PROMPT: Present the records from their first line up to and including the line that contains "Final rank (632, 36)" as a Markdown table with the columns Row and Line, giving each line a row number and omitting blank lines.

BEGIN EXTRACTED MATERIAL

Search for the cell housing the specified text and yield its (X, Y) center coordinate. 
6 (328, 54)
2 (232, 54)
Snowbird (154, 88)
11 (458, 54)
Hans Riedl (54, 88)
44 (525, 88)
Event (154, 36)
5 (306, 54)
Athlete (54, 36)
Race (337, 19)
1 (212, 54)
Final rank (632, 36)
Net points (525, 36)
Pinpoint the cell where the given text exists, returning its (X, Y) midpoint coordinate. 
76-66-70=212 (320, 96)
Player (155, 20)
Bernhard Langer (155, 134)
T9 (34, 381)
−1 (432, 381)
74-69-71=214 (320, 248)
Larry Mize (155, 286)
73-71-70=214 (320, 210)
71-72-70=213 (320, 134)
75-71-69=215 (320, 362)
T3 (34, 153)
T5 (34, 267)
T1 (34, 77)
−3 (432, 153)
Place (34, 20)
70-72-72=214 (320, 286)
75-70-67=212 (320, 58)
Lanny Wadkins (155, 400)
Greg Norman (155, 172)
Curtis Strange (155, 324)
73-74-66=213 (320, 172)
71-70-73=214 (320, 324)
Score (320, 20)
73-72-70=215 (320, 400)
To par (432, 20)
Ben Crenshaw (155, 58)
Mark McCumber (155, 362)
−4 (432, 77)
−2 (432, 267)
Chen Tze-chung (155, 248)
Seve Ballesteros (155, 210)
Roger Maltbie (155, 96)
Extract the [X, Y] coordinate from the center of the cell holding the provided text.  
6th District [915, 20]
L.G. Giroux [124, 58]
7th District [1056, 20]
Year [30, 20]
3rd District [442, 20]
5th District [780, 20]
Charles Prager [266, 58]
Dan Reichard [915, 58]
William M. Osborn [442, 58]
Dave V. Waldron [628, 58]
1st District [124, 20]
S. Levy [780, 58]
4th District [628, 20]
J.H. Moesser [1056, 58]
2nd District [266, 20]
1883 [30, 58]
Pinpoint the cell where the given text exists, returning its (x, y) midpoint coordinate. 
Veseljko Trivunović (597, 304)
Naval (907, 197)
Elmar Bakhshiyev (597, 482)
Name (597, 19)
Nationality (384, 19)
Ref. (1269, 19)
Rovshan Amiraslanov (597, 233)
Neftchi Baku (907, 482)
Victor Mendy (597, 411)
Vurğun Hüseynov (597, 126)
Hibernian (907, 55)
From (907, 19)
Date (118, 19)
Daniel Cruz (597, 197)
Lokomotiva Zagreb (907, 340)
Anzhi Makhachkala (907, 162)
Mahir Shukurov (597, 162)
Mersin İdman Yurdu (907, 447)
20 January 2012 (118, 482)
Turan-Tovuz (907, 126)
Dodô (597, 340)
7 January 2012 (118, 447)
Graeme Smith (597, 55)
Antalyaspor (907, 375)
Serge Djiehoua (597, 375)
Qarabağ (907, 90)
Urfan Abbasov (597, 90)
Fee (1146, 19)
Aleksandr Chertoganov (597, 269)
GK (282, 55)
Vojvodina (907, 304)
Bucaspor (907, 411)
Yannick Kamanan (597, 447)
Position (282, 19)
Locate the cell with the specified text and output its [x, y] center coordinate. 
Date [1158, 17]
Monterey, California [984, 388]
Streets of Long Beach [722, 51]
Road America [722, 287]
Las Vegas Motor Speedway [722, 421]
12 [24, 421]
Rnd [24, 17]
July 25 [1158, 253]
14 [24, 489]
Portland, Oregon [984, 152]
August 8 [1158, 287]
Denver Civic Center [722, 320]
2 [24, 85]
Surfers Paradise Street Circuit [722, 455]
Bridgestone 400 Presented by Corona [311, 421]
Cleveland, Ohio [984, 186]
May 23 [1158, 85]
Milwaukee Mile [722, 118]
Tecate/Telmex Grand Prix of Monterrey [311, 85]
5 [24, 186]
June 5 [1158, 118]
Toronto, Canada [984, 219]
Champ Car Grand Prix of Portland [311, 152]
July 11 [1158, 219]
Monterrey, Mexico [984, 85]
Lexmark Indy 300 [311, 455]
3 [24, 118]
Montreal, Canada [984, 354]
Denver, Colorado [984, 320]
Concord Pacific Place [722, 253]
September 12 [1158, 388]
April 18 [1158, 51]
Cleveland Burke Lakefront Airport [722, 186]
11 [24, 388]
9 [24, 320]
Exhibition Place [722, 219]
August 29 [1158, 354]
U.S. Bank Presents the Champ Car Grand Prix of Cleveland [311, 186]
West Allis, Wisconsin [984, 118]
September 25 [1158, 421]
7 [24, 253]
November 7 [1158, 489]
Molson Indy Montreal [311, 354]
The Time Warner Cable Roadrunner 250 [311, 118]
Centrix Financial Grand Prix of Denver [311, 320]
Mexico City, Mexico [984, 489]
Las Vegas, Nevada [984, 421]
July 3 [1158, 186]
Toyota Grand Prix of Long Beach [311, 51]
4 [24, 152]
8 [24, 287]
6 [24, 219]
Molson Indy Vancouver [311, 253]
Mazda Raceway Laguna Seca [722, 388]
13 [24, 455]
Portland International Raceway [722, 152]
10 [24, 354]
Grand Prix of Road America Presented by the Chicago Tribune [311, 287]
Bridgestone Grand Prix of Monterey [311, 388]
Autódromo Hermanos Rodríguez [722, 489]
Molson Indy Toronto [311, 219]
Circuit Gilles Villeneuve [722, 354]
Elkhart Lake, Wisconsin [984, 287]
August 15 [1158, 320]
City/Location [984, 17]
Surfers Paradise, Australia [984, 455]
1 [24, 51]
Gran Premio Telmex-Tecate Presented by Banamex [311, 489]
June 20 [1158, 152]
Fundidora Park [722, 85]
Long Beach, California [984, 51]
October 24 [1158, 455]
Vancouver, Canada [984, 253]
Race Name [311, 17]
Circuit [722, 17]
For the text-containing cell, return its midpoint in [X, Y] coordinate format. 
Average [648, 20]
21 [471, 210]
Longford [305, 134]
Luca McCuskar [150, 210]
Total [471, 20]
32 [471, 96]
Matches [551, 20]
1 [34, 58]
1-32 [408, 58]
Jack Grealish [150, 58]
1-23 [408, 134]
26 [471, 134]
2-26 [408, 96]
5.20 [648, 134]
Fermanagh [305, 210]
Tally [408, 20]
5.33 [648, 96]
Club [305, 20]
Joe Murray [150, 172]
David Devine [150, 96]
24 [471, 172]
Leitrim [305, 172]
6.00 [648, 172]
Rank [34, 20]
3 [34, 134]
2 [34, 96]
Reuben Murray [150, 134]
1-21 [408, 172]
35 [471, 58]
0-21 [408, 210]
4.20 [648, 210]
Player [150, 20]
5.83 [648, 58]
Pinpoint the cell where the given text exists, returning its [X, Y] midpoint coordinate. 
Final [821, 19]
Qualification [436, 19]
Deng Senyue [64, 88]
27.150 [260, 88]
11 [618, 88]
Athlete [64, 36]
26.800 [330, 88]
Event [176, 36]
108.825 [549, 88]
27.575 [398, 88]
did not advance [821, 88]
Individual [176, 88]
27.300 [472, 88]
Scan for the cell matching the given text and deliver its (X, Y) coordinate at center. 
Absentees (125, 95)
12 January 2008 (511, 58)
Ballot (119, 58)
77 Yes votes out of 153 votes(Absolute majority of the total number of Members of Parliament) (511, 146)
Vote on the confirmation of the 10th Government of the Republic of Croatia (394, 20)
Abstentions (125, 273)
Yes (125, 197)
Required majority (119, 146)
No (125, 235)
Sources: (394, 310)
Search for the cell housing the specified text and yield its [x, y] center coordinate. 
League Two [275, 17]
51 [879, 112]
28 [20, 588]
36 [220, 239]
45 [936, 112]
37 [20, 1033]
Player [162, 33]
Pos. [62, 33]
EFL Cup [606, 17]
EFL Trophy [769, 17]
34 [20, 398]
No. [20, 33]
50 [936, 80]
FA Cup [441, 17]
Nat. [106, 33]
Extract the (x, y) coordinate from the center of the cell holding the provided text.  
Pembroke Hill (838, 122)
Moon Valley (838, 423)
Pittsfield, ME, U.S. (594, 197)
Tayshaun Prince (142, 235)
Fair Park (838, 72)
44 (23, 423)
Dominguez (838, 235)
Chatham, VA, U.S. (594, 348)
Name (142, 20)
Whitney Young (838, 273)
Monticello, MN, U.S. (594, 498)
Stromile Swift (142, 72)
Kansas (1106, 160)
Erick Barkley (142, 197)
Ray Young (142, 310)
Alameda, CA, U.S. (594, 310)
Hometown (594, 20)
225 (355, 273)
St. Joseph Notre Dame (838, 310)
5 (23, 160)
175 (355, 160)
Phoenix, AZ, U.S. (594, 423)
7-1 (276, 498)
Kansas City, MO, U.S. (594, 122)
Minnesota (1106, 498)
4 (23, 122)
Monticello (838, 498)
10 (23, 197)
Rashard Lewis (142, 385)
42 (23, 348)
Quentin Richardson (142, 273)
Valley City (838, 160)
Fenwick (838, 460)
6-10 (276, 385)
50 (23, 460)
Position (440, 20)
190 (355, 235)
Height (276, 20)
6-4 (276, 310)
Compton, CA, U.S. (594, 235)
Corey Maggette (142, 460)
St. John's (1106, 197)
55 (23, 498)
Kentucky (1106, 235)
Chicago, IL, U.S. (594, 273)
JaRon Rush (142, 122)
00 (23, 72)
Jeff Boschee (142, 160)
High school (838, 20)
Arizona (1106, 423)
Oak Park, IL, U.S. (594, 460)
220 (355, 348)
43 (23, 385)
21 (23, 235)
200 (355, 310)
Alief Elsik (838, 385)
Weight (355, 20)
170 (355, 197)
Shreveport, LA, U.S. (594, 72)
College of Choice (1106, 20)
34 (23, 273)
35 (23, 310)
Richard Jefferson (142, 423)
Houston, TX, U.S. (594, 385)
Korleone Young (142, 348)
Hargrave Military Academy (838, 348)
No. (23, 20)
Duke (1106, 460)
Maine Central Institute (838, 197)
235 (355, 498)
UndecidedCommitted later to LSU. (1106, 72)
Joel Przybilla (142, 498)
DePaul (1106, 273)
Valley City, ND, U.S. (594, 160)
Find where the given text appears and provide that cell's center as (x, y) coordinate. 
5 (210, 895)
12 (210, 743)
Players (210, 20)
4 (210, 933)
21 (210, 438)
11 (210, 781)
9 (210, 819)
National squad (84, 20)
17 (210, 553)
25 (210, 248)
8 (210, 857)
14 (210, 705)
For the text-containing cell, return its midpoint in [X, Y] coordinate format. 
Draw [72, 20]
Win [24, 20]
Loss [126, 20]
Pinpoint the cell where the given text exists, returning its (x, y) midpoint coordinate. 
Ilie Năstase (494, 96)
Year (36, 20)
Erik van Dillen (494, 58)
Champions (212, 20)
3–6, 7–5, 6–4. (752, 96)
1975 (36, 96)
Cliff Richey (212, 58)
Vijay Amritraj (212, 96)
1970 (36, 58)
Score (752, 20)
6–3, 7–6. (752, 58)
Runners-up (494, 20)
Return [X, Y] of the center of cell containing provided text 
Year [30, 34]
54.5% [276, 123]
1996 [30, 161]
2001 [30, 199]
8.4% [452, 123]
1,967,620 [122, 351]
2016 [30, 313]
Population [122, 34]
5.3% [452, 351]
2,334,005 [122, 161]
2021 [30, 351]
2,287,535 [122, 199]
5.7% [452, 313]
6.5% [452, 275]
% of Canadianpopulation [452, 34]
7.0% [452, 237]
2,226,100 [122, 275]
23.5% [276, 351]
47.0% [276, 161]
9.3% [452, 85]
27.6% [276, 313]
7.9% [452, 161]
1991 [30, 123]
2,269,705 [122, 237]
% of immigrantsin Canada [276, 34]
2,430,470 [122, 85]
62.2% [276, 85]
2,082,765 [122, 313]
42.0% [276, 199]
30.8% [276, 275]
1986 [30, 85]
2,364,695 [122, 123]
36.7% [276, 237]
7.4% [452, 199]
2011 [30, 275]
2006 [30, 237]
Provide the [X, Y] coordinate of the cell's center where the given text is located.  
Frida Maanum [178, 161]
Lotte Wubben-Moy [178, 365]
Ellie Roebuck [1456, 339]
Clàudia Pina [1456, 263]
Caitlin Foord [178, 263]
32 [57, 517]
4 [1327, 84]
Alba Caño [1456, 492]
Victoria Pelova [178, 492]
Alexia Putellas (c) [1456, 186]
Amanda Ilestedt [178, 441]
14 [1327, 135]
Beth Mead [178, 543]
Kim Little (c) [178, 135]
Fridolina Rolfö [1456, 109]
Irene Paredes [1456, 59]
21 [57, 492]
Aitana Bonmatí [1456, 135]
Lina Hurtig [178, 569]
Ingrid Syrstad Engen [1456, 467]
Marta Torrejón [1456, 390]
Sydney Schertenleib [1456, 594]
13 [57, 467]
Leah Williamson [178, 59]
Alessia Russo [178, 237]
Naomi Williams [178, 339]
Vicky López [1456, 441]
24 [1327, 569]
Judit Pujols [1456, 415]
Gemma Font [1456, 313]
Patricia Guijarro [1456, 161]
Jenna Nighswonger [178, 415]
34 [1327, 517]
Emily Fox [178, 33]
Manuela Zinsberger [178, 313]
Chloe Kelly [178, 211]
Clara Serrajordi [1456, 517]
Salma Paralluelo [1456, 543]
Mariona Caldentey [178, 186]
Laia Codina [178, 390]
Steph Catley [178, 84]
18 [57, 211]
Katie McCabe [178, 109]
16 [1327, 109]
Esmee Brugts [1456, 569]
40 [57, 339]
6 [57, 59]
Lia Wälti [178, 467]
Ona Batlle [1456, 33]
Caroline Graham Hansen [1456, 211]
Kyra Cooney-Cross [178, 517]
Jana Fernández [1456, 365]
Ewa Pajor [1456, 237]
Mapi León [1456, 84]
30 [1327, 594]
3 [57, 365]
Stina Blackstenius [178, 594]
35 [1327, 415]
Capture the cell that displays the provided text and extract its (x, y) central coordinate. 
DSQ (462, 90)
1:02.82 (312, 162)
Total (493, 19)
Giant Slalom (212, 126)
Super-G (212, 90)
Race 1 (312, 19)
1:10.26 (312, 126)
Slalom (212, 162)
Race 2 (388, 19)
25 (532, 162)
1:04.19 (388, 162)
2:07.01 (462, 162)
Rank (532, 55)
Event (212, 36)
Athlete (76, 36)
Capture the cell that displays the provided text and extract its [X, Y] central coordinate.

END EXTRACTED MATERIAL

FULL OUTPUT:
| Row | Line |
|---|---|
| 1 | Search for the cell housing the specified text and yield its (X, Y) center coordinate.  |
| 2 | 6 (328, 54) |
| 3 | 2 (232, 54) |
| 4 | Snowbird (154, 88) |
| 5 | 11 (458, 54) |
| 6 | Hans Riedl (54, 88) |
| 7 | 44 (525, 88) |
| 8 | Event (154, 36) |
| 9 | 5 (306, 54) |
| 10 | Athlete (54, 36) |
| 11 | Race (337, 19) |
| 12 | 1 (212, 54) |
| 13 | Final rank (632, 36) |